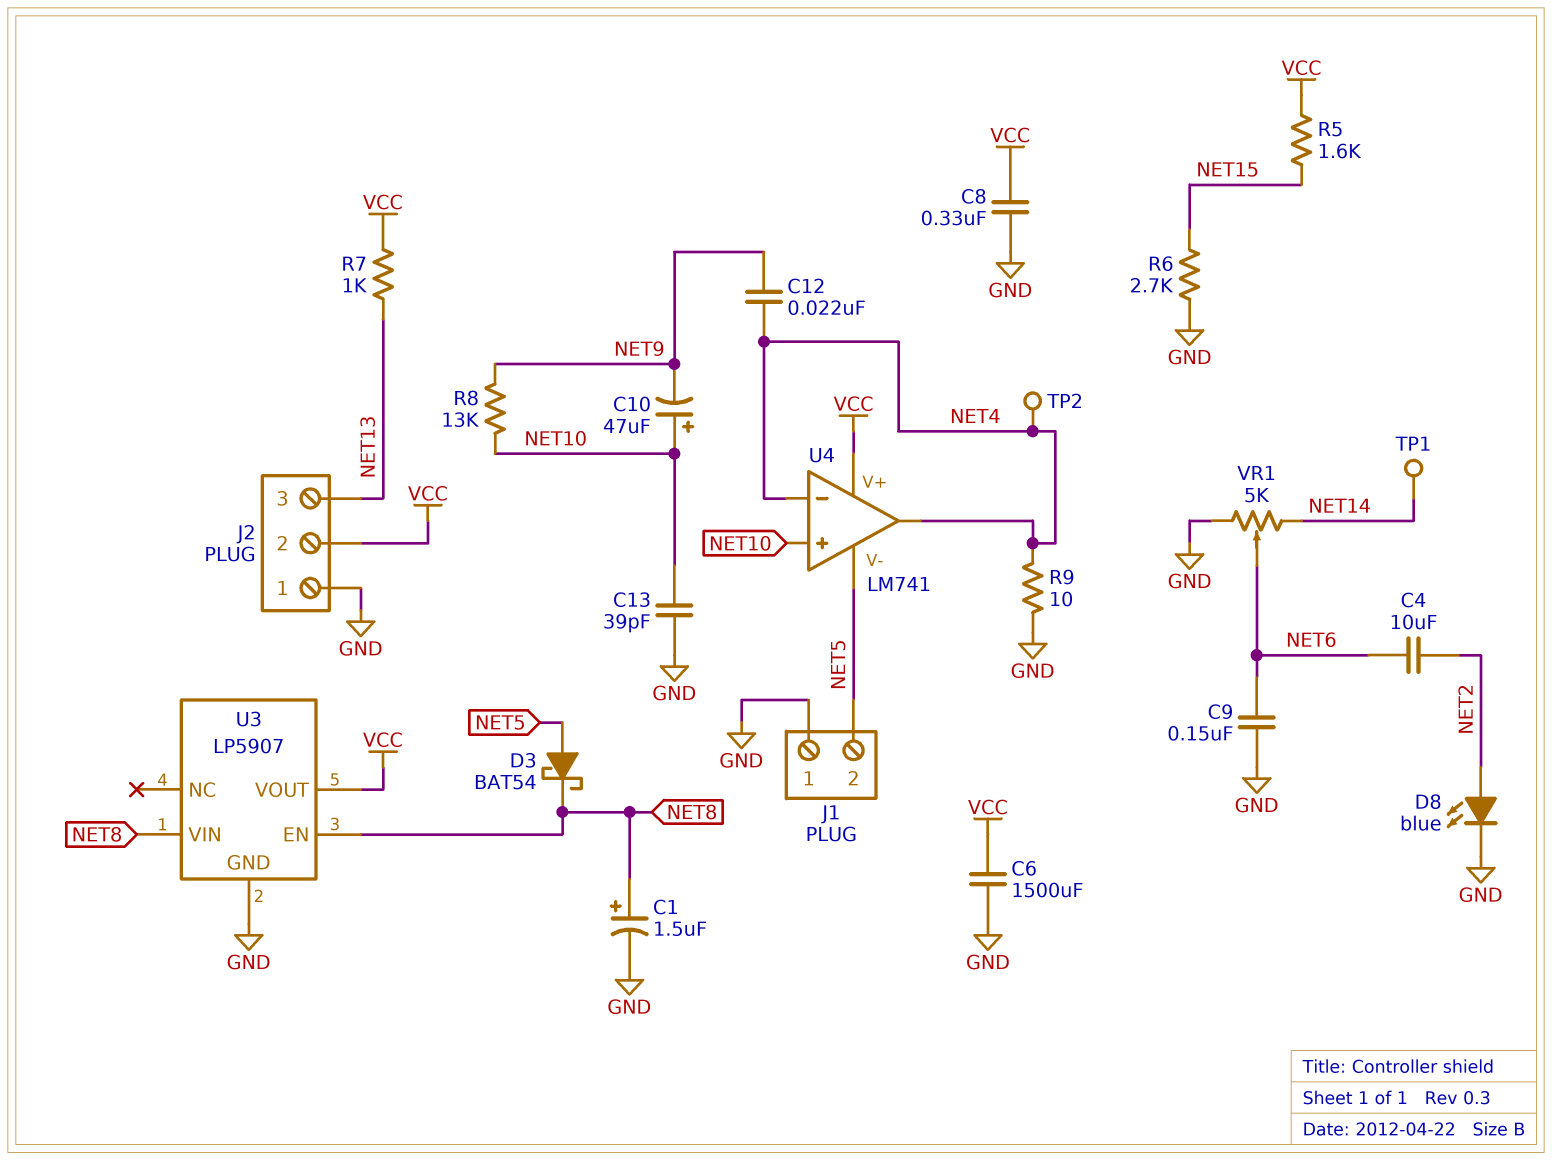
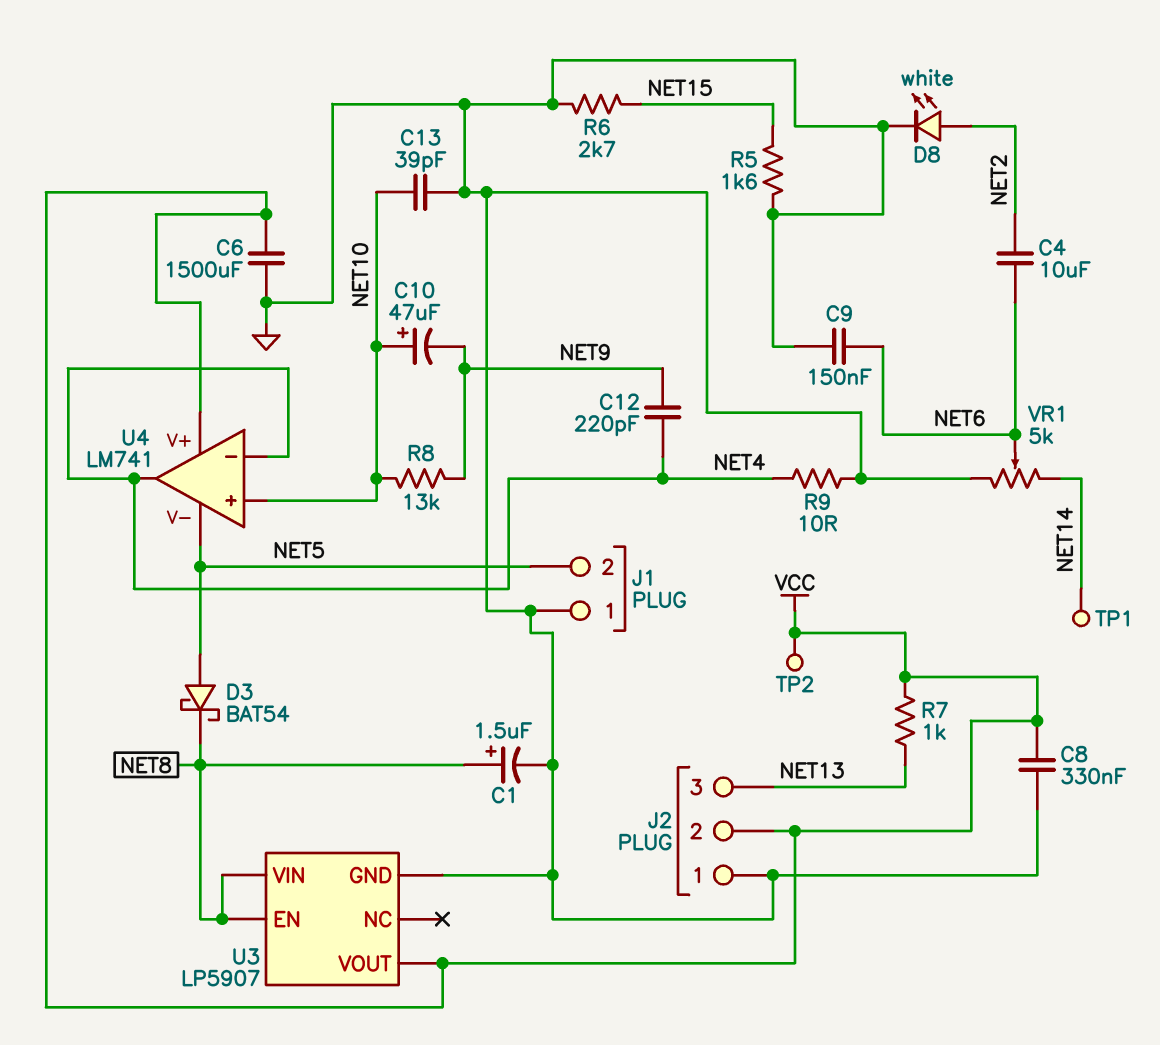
C12: 22nF (NET4, NET9) -> 220pF (NET4, NET9)
D8: LED blue (A NET2, K GND) -> LED white (A NET2, K GND)
R5: 1.6k (NET15, VCC) -> 1.6k (GND, NET15)
TP2: test point (NET4) -> test point (VCC)

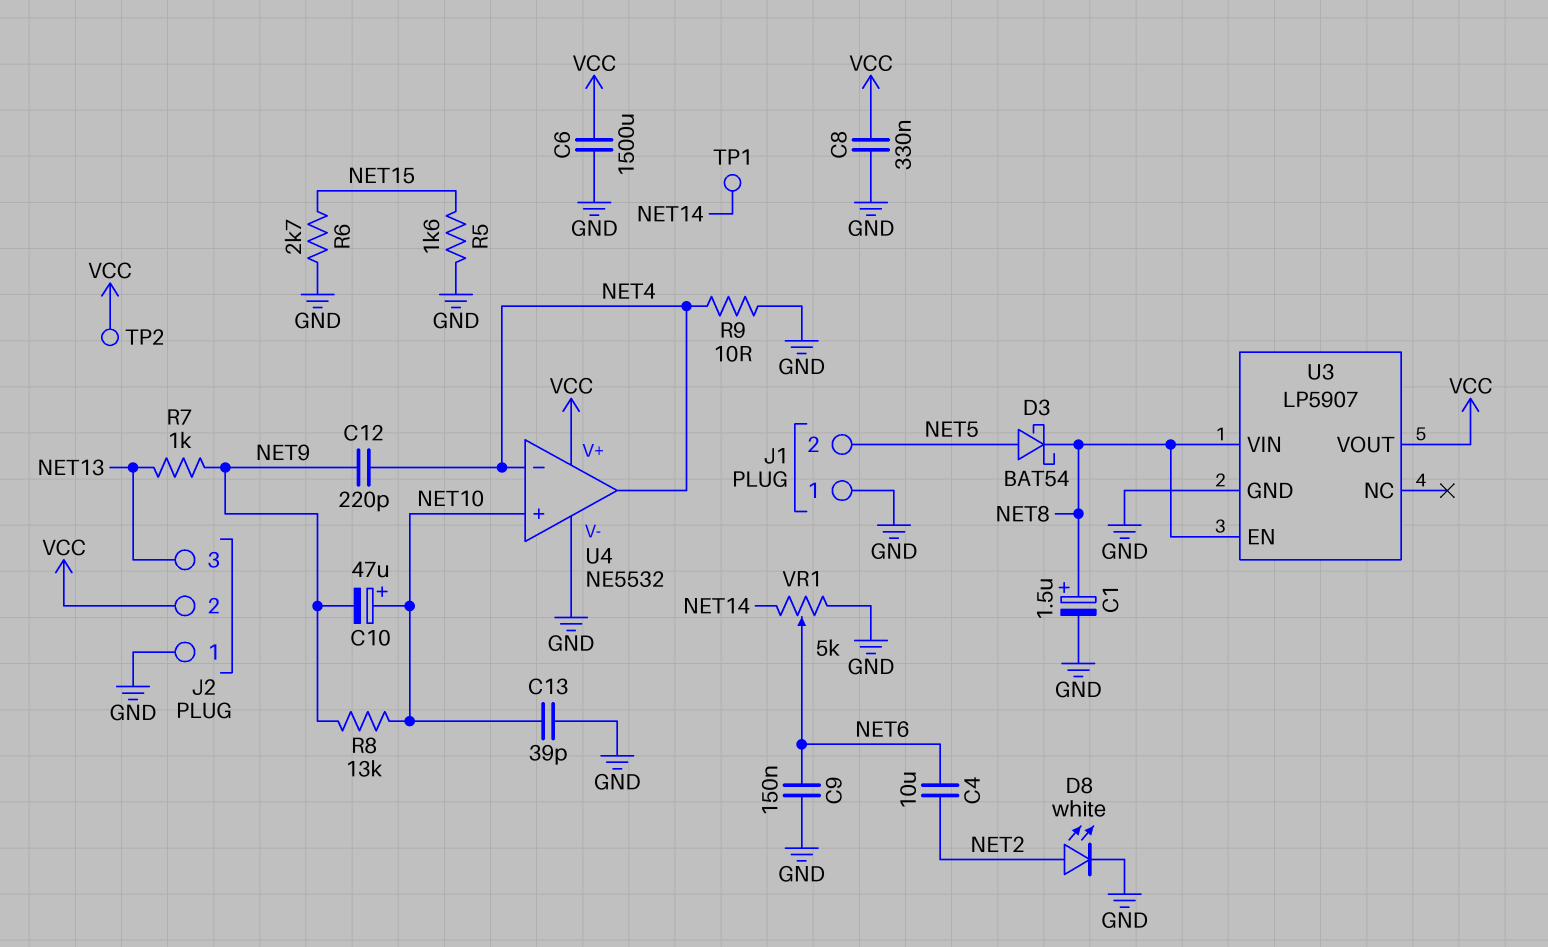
R7: 1k (NET13, VCC) -> 1k (NET9, NET13)
U4: LM741 -> NE5532
U4 pin V-: NET5 -> GND

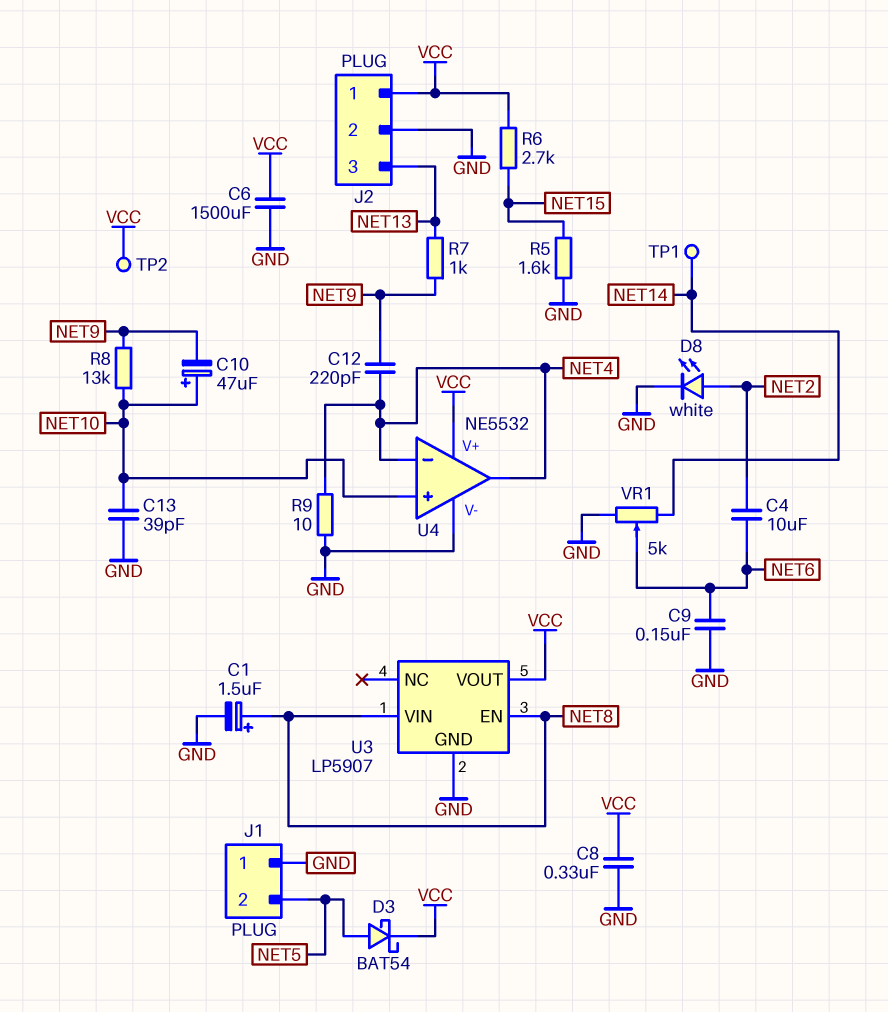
D3: schottky BAT54 (A NET5, K NET8) -> schottky BAT54 (A NET5, K VCC)
J2 pin 1: GND -> VCC
J2 pin 2: VCC -> GND
R6: 2.7k (GND, NET15) -> 2.7k (NET15, VCC)

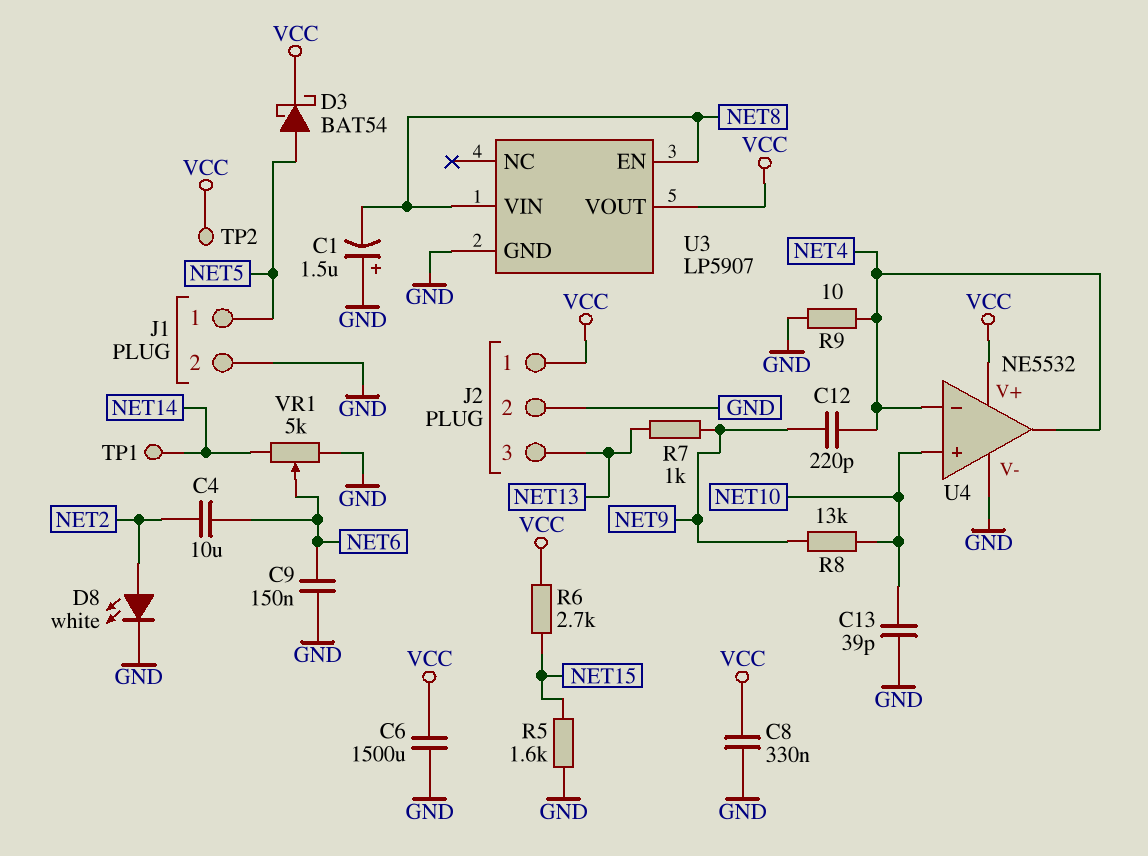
C1: 1.5uF (plus NET8, minus GND) -> 1.5uF (plus GND, minus NET8)
C10: 47uF (plus NET10, minus NET9) -> none
J1 pin 1: GND -> NET5
J1 pin 2: NET5 -> GND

+++++

■ EXERCISE GOAL: Leaving out all pictures, retype exactly the lines that run from the one containing "U4: LM741 -> NE5532" through the last line of the material.

■ SOLUTION TO THIS EXERCISE:
U4: LM741 -> NE5532
U4 pin V-: NET5 -> GND

D3: schottky BAT54 (A NET5, K NET8) -> schottky BAT54 (A NET5, K VCC)
J2 pin 1: GND -> VCC
J2 pin 2: VCC -> GND
R6: 2.7k (GND, NET15) -> 2.7k (NET15, VCC)

C1: 1.5uF (plus NET8, minus GND) -> 1.5uF (plus GND, minus NET8)
C10: 47uF (plus NET10, minus NET9) -> none
J1 pin 1: GND -> NET5
J1 pin 2: NET5 -> GND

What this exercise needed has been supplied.